[Information]

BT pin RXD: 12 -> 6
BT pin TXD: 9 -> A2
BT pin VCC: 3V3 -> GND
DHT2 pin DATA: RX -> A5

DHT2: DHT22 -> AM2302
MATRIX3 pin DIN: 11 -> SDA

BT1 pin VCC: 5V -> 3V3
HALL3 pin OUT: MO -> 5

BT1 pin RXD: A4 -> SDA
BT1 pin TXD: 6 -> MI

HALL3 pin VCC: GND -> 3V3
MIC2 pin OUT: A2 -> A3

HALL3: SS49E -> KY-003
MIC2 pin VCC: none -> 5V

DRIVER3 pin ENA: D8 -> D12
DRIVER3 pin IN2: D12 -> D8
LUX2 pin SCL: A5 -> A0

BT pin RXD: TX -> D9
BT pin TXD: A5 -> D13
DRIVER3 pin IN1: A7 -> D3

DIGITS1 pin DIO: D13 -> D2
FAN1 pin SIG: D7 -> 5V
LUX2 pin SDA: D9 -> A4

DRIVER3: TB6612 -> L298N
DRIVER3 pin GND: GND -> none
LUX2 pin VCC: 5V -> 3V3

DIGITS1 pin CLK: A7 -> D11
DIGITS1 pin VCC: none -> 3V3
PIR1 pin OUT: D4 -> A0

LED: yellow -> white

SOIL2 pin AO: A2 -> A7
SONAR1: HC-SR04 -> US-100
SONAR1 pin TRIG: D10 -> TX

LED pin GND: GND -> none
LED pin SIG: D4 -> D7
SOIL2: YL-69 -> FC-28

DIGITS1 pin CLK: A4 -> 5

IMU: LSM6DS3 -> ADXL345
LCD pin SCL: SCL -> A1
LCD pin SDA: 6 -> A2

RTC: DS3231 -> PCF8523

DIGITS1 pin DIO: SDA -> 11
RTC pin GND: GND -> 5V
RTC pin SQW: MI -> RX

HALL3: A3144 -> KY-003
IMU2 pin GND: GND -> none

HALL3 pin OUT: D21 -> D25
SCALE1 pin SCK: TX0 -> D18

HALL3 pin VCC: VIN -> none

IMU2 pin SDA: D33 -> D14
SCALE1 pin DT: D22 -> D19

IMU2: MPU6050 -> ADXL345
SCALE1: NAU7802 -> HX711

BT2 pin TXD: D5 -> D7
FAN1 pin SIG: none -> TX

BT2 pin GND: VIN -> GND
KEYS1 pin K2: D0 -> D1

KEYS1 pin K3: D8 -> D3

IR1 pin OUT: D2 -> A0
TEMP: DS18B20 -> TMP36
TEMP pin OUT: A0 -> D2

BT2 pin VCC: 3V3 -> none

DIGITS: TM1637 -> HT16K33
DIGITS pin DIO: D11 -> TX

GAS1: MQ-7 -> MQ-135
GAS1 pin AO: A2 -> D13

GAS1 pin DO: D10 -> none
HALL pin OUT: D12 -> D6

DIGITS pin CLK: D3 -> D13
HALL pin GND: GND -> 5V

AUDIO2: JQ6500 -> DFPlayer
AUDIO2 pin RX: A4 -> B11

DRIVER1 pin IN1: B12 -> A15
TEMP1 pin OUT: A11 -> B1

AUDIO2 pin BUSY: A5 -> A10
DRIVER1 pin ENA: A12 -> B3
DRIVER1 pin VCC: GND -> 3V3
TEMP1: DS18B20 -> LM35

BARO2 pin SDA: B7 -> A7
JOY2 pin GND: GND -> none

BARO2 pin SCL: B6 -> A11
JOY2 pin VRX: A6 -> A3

[/Information]

▶ [Work item]:
The full set of records should be duplicated exactly.

▶ [Result for this exercise]:
BT pin RXD: 12 -> 6
BT pin TXD: 9 -> A2
BT pin VCC: 3V3 -> GND
DHT2 pin DATA: RX -> A5

DHT2: DHT22 -> AM2302
MATRIX3 pin DIN: 11 -> SDA

BT1 pin VCC: 5V -> 3V3
HALL3 pin OUT: MO -> 5

BT1 pin RXD: A4 -> SDA
BT1 pin TXD: 6 -> MI

HALL3 pin VCC: GND -> 3V3
MIC2 pin OUT: A2 -> A3

HALL3: SS49E -> KY-003
MIC2 pin VCC: none -> 5V

DRIVER3 pin ENA: D8 -> D12
DRIVER3 pin IN2: D12 -> D8
LUX2 pin SCL: A5 -> A0

BT pin RXD: TX -> D9
BT pin TXD: A5 -> D13
DRIVER3 pin IN1: A7 -> D3

DIGITS1 pin DIO: D13 -> D2
FAN1 pin SIG: D7 -> 5V
LUX2 pin SDA: D9 -> A4

DRIVER3: TB6612 -> L298N
DRIVER3 pin GND: GND -> none
LUX2 pin VCC: 5V -> 3V3

DIGITS1 pin CLK: A7 -> D11
DIGITS1 pin VCC: none -> 3V3
PIR1 pin OUT: D4 -> A0

LED: yellow -> white

SOIL2 pin AO: A2 -> A7
SONAR1: HC-SR04 -> US-100
SONAR1 pin TRIG: D10 -> TX

LED pin GND: GND -> none
LED pin SIG: D4 -> D7
SOIL2: YL-69 -> FC-28

DIGITS1 pin CLK: A4 -> 5

IMU: LSM6DS3 -> ADXL345
LCD pin SCL: SCL -> A1
LCD pin SDA: 6 -> A2

RTC: DS3231 -> PCF8523

DIGITS1 pin DIO: SDA -> 11
RTC pin GND: GND -> 5V
RTC pin SQW: MI -> RX

HALL3: A3144 -> KY-003
IMU2 pin GND: GND -> none

HALL3 pin OUT: D21 -> D25
SCALE1 pin SCK: TX0 -> D18

HALL3 pin VCC: VIN -> none

IMU2 pin SDA: D33 -> D14
SCALE1 pin DT: D22 -> D19

IMU2: MPU6050 -> ADXL345
SCALE1: NAU7802 -> HX711

BT2 pin TXD: D5 -> D7
FAN1 pin SIG: none -> TX

BT2 pin GND: VIN -> GND
KEYS1 pin K2: D0 -> D1

KEYS1 pin K3: D8 -> D3

IR1 pin OUT: D2 -> A0
TEMP: DS18B20 -> TMP36
TEMP pin OUT: A0 -> D2

BT2 pin VCC: 3V3 -> none

DIGITS: TM1637 -> HT16K33
DIGITS pin DIO: D11 -> TX

GAS1: MQ-7 -> MQ-135
GAS1 pin AO: A2 -> D13

GAS1 pin DO: D10 -> none
HALL pin OUT: D12 -> D6

DIGITS pin CLK: D3 -> D13
HALL pin GND: GND -> 5V

AUDIO2: JQ6500 -> DFPlayer
AUDIO2 pin RX: A4 -> B11

DRIVER1 pin IN1: B12 -> A15
TEMP1 pin OUT: A11 -> B1

AUDIO2 pin BUSY: A5 -> A10
DRIVER1 pin ENA: A12 -> B3
DRIVER1 pin VCC: GND -> 3V3
TEMP1: DS18B20 -> LM35

BARO2 pin SDA: B7 -> A7
JOY2 pin GND: GND -> none

BARO2 pin SCL: B6 -> A11
JOY2 pin VRX: A6 -> A3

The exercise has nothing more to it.